### Instructions for the task:
Output the data verbatim, with nothing added or dropped.

Stored records:
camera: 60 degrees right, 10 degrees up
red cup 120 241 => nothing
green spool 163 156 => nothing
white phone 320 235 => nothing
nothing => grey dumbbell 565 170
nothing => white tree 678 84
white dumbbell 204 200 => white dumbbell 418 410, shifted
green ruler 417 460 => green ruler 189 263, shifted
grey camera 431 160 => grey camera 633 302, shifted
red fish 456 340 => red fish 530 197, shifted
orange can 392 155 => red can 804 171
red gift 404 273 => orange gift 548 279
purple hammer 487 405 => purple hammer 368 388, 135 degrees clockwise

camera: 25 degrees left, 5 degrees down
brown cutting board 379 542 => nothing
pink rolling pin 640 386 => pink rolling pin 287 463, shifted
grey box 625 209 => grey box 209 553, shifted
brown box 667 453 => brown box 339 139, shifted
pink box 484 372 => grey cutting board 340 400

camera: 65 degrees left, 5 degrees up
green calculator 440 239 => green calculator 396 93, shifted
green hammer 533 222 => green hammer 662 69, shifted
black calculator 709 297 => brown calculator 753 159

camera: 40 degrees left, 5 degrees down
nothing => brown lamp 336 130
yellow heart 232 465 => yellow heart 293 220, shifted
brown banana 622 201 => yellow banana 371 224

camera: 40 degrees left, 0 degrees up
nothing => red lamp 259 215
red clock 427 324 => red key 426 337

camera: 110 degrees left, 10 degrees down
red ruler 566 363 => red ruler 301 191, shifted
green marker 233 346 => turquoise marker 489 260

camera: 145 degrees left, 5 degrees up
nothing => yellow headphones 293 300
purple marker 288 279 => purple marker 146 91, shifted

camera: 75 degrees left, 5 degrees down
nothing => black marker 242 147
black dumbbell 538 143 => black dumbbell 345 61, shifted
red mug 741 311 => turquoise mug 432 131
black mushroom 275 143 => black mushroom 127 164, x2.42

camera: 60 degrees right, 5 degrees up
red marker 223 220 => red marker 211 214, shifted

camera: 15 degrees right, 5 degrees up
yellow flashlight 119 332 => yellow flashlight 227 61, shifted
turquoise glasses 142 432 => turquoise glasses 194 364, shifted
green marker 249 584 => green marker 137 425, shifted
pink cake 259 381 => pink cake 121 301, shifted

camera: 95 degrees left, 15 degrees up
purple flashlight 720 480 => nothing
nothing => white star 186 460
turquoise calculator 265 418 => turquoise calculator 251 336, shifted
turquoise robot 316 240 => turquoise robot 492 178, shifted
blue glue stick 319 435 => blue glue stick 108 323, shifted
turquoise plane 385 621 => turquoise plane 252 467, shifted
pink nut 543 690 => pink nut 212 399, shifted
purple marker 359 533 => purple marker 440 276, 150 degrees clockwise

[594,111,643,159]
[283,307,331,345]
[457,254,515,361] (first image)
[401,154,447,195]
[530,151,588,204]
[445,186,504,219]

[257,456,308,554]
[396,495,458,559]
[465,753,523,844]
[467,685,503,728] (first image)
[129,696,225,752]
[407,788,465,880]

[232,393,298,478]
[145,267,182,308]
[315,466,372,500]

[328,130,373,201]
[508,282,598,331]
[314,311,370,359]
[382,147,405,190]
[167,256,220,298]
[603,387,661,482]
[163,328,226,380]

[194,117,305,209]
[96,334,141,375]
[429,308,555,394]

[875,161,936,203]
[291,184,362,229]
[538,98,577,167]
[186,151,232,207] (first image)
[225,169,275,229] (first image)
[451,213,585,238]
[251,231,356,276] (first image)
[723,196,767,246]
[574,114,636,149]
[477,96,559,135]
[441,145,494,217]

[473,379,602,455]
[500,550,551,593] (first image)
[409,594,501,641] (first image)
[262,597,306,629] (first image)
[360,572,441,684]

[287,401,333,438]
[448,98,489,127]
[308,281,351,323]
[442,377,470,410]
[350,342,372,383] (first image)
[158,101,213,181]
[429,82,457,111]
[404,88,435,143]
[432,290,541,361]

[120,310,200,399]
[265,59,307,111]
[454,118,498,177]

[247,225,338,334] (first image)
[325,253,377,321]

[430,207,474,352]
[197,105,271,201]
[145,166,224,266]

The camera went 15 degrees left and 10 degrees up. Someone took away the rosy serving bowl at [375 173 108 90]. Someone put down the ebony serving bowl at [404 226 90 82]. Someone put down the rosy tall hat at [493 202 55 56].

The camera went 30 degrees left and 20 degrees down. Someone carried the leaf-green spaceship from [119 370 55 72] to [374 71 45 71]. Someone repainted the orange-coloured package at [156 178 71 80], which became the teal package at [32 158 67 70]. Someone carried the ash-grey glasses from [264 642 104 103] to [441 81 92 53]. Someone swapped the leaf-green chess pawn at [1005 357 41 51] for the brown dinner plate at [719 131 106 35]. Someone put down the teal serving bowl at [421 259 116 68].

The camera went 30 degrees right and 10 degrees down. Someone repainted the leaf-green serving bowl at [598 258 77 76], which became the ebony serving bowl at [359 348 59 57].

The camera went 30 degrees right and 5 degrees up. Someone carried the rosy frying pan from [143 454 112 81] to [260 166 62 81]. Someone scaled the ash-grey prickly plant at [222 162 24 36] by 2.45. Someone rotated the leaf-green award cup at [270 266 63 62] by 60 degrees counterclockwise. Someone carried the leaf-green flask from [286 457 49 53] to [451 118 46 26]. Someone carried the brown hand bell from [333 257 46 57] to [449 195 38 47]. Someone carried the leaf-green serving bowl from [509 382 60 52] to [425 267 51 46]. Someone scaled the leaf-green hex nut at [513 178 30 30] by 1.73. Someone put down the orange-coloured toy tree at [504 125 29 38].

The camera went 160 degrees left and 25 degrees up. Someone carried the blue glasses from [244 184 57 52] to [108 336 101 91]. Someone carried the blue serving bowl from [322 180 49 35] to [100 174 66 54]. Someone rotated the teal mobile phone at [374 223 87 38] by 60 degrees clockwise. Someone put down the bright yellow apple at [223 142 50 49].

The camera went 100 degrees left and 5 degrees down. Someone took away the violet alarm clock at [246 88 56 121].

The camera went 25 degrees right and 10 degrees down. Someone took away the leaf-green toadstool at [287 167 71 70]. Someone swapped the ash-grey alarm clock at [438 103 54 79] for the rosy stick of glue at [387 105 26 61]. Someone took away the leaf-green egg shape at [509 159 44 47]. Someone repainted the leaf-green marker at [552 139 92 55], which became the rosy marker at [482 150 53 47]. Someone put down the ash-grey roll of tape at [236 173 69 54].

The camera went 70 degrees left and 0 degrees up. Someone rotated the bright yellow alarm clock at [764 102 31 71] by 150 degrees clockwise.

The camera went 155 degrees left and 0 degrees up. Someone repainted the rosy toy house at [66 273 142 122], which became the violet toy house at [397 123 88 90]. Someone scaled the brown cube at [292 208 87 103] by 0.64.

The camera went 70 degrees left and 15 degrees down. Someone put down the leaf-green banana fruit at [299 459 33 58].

### Output for this exercise:
camera: 60 degrees right, 10 degrees up
red cup 120 241 => nothing
green spool 163 156 => nothing
white phone 320 235 => nothing
nothing => grey dumbbell 565 170
nothing => white tree 678 84
white dumbbell 204 200 => white dumbbell 418 410, shifted
green ruler 417 460 => green ruler 189 263, shifted
grey camera 431 160 => grey camera 633 302, shifted
red fish 456 340 => red fish 530 197, shifted
orange can 392 155 => red can 804 171
red gift 404 273 => orange gift 548 279
purple hammer 487 405 => purple hammer 368 388, 135 degrees clockwise

camera: 25 degrees left, 5 degrees down
brown cutting board 379 542 => nothing
pink rolling pin 640 386 => pink rolling pin 287 463, shifted
grey box 625 209 => grey box 209 553, shifted
brown box 667 453 => brown box 339 139, shifted
pink box 484 372 => grey cutting board 340 400

camera: 65 degrees left, 5 degrees up
green calculator 440 239 => green calculator 396 93, shifted
green hammer 533 222 => green hammer 662 69, shifted
black calculator 709 297 => brown calculator 753 159

camera: 40 degrees left, 5 degrees down
nothing => brown lamp 336 130
yellow heart 232 465 => yellow heart 293 220, shifted
brown banana 622 201 => yellow banana 371 224

camera: 40 degrees left, 0 degrees up
nothing => red lamp 259 215
red clock 427 324 => red key 426 337

camera: 110 degrees left, 10 degrees down
red ruler 566 363 => red ruler 301 191, shifted
green marker 233 346 => turquoise marker 489 260

camera: 145 degrees left, 5 degrees up
nothing => yellow headphones 293 300
purple marker 288 279 => purple marker 146 91, shifted

camera: 75 degrees left, 5 degrees down
nothing => black marker 242 147
black dumbbell 538 143 => black dumbbell 345 61, shifted
red mug 741 311 => turquoise mug 432 131
black mushroom 275 143 => black mushroom 127 164, x2.42

camera: 60 degrees right, 5 degrees up
red marker 223 220 => red marker 211 214, shifted

camera: 15 degrees right, 5 degrees up
yellow flashlight 119 332 => yellow flashlight 227 61, shifted
turquoise glasses 142 432 => turquoise glasses 194 364, shifted
green marker 249 584 => green marker 137 425, shifted
pink cake 259 381 => pink cake 121 301, shifted

camera: 95 degrees left, 15 degrees up
purple flashlight 720 480 => nothing
nothing => white star 186 460
turquoise calculator 265 418 => turquoise calculator 251 336, shifted
turquoise robot 316 240 => turquoise robot 492 178, shifted
blue glue stick 319 435 => blue glue stick 108 323, shifted
turquoise plane 385 621 => turquoise plane 252 467, shifted
pink nut 543 690 => pink nut 212 399, shifted
purple marker 359 533 => purple marker 440 276, 150 degrees clockwise

[594,111,643,159]
[283,307,331,345]
[457,254,515,361] (first image)
[401,154,447,195]
[530,151,588,204]
[445,186,504,219]

[257,456,308,554]
[396,495,458,559]
[465,753,523,844]
[467,685,503,728] (first image)
[129,696,225,752]
[407,788,465,880]

[232,393,298,478]
[145,267,182,308]
[315,466,372,500]

[328,130,373,201]
[508,282,598,331]
[314,311,370,359]
[382,147,405,190]
[167,256,220,298]
[603,387,661,482]
[163,328,226,380]

[194,117,305,209]
[96,334,141,375]
[429,308,555,394]

[875,161,936,203]
[291,184,362,229]
[538,98,577,167]
[186,151,232,207] (first image)
[225,169,275,229] (first image)
[451,213,585,238]
[251,231,356,276] (first image)
[723,196,767,246]
[574,114,636,149]
[477,96,559,135]
[441,145,494,217]

[473,379,602,455]
[500,550,551,593] (first image)
[409,594,501,641] (first image)
[262,597,306,629] (first image)
[360,572,441,684]

[287,401,333,438]
[448,98,489,127]
[308,281,351,323]
[442,377,470,410]
[350,342,372,383] (first image)
[158,101,213,181]
[429,82,457,111]
[404,88,435,143]
[432,290,541,361]

[120,310,200,399]
[265,59,307,111]
[454,118,498,177]

[247,225,338,334] (first image)
[325,253,377,321]

[430,207,474,352]
[197,105,271,201]
[145,166,224,266]

The camera went 15 degrees left and 10 degrees up. Someone took away the rosy serving bowl at [375 173 108 90]. Someone put down the ebony serving bowl at [404 226 90 82]. Someone put down the rosy tall hat at [493 202 55 56].

The camera went 30 degrees left and 20 degrees down. Someone carried the leaf-green spaceship from [119 370 55 72] to [374 71 45 71]. Someone repainted the orange-coloured package at [156 178 71 80], which became the teal package at [32 158 67 70]. Someone carried the ash-grey glasses from [264 642 104 103] to [441 81 92 53]. Someone swapped the leaf-green chess pawn at [1005 357 41 51] for the brown dinner plate at [719 131 106 35]. Someone put down the teal serving bowl at [421 259 116 68].

The camera went 30 degrees right and 10 degrees down. Someone repainted the leaf-green serving bowl at [598 258 77 76], which became the ebony serving bowl at [359 348 59 57].

The camera went 30 degrees right and 5 degrees up. Someone carried the rosy frying pan from [143 454 112 81] to [260 166 62 81]. Someone scaled the ash-grey prickly plant at [222 162 24 36] by 2.45. Someone rotated the leaf-green award cup at [270 266 63 62] by 60 degrees counterclockwise. Someone carried the leaf-green flask from [286 457 49 53] to [451 118 46 26]. Someone carried the brown hand bell from [333 257 46 57] to [449 195 38 47]. Someone carried the leaf-green serving bowl from [509 382 60 52] to [425 267 51 46]. Someone scaled the leaf-green hex nut at [513 178 30 30] by 1.73. Someone put down the orange-coloured toy tree at [504 125 29 38].

The camera went 160 degrees left and 25 degrees up. Someone carried the blue glasses from [244 184 57 52] to [108 336 101 91]. Someone carried the blue serving bowl from [322 180 49 35] to [100 174 66 54]. Someone rotated the teal mobile phone at [374 223 87 38] by 60 degrees clockwise. Someone put down the bright yellow apple at [223 142 50 49].

The camera went 100 degrees left and 5 degrees down. Someone took away the violet alarm clock at [246 88 56 121].

The camera went 25 degrees right and 10 degrees down. Someone took away the leaf-green toadstool at [287 167 71 70]. Someone swapped the ash-grey alarm clock at [438 103 54 79] for the rosy stick of glue at [387 105 26 61]. Someone took away the leaf-green egg shape at [509 159 44 47]. Someone repainted the leaf-green marker at [552 139 92 55], which became the rosy marker at [482 150 53 47]. Someone put down the ash-grey roll of tape at [236 173 69 54].

The camera went 70 degrees left and 0 degrees up. Someone rotated the bright yellow alarm clock at [764 102 31 71] by 150 degrees clockwise.

The camera went 155 degrees left and 0 degrees up. Someone repainted the rosy toy house at [66 273 142 122], which became the violet toy house at [397 123 88 90]. Someone scaled the brown cube at [292 208 87 103] by 0.64.

The camera went 70 degrees left and 15 degrees down. Someone put down the leaf-green banana fruit at [299 459 33 58].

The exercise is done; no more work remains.